───── Input for this task ─────
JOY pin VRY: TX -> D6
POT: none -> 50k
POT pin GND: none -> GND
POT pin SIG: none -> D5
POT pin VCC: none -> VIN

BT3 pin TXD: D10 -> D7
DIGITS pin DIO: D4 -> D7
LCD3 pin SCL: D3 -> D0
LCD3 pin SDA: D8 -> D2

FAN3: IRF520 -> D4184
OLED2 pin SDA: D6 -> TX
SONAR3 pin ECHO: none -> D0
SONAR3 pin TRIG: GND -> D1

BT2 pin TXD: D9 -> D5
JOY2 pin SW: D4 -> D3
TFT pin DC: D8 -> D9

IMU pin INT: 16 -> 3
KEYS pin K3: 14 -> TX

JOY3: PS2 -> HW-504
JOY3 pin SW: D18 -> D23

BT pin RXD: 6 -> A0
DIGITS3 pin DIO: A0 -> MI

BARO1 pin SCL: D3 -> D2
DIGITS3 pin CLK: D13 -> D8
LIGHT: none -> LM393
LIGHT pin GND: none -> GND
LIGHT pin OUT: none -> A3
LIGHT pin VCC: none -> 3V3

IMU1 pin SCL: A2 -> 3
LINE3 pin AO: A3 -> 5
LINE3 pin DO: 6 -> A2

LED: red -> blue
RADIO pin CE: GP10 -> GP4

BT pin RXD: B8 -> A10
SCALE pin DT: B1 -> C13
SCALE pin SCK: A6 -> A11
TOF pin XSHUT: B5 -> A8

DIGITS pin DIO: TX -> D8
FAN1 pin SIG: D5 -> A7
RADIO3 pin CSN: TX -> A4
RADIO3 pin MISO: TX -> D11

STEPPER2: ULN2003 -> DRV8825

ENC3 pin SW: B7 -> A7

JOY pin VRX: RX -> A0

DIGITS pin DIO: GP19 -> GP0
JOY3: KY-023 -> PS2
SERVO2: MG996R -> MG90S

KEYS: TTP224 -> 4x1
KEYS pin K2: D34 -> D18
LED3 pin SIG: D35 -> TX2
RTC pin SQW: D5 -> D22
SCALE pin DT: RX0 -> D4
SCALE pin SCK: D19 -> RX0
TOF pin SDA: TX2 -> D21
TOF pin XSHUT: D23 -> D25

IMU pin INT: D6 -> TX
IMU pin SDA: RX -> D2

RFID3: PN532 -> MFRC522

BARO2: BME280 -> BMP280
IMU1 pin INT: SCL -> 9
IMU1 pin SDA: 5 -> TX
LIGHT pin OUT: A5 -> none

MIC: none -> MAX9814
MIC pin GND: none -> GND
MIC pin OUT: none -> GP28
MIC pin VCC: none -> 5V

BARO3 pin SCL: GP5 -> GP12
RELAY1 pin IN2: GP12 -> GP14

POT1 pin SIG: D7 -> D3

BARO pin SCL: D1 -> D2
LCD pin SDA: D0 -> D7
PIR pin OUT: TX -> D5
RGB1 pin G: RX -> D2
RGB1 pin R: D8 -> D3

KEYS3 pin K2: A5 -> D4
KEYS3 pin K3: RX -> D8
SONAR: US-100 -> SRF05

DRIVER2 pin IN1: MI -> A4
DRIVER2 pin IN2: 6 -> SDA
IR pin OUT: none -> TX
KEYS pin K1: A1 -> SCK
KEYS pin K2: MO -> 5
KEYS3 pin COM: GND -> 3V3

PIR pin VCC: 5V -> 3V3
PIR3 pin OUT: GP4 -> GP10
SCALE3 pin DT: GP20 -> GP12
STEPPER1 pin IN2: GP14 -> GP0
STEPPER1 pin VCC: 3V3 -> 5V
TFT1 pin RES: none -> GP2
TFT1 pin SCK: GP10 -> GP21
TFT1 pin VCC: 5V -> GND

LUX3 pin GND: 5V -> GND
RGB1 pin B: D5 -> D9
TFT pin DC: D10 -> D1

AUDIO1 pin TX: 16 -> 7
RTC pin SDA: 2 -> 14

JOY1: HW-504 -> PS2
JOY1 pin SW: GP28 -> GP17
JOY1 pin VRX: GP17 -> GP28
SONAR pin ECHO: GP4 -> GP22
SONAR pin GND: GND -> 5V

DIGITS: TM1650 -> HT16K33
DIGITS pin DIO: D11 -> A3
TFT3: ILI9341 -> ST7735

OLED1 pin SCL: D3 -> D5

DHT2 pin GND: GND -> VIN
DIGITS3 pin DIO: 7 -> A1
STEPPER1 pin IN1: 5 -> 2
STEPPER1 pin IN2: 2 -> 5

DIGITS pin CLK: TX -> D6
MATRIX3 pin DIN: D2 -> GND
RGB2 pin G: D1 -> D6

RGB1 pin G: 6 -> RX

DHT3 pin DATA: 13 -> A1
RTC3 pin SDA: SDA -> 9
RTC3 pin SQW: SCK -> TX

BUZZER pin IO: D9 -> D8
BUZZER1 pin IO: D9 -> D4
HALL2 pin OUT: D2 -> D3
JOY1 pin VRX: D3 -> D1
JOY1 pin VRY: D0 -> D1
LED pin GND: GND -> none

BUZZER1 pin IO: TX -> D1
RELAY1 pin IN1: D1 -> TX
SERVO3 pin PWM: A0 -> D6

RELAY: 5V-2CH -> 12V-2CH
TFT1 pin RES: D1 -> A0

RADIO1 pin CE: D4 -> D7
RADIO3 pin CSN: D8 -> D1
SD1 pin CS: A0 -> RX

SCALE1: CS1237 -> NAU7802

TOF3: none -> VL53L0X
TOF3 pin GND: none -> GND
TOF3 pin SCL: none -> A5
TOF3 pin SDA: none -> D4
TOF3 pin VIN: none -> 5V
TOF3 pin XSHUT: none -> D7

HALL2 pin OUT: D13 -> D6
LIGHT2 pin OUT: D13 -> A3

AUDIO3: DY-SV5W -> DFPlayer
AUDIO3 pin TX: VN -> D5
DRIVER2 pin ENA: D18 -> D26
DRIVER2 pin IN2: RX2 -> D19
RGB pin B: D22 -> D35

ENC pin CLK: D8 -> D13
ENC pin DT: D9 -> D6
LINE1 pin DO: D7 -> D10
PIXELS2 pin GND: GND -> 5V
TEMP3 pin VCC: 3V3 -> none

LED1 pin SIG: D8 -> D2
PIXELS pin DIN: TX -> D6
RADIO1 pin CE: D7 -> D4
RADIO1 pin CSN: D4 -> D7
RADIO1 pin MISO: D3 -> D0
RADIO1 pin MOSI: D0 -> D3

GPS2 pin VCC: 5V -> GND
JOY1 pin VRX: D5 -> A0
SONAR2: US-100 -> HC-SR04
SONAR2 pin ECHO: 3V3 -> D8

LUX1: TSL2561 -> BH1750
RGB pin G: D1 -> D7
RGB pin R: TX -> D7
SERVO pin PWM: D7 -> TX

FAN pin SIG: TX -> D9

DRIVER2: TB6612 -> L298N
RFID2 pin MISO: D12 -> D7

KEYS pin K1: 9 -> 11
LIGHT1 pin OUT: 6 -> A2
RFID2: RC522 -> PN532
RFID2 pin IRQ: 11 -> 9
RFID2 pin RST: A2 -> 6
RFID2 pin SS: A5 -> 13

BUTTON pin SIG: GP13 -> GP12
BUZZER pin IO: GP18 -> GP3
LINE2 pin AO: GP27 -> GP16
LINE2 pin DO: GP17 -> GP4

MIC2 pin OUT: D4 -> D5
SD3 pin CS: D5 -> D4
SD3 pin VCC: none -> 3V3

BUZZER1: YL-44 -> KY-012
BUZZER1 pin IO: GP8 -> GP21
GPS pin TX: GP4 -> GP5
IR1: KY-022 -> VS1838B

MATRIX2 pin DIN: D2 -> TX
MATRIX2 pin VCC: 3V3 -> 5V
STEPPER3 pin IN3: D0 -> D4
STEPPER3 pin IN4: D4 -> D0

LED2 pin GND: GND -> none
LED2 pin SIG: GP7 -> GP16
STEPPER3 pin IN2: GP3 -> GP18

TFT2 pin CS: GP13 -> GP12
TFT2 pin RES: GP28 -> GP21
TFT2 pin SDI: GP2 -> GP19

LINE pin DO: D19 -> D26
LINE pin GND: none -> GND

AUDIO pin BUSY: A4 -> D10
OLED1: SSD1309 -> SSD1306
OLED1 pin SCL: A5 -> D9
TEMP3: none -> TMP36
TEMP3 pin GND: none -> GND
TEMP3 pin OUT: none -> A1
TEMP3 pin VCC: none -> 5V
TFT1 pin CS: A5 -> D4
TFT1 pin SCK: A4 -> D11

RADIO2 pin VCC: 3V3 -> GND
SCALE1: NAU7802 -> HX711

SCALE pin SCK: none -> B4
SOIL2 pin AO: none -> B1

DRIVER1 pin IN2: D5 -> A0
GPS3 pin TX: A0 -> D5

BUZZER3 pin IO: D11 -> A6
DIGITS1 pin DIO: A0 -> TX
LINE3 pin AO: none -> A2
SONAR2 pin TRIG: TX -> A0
─────
• Exercise instructions: Reproduce verbatim the stretch of lines beginning with the one containing "GPS3 pin TX: A0 -> D5" and ending at the close of the entries above.

• Reply to the exercise:
GPS3 pin TX: A0 -> D5

BUZZER3 pin IO: D11 -> A6
DIGITS1 pin DIO: A0 -> TX
LINE3 pin AO: none -> A2
SONAR2 pin TRIG: TX -> A0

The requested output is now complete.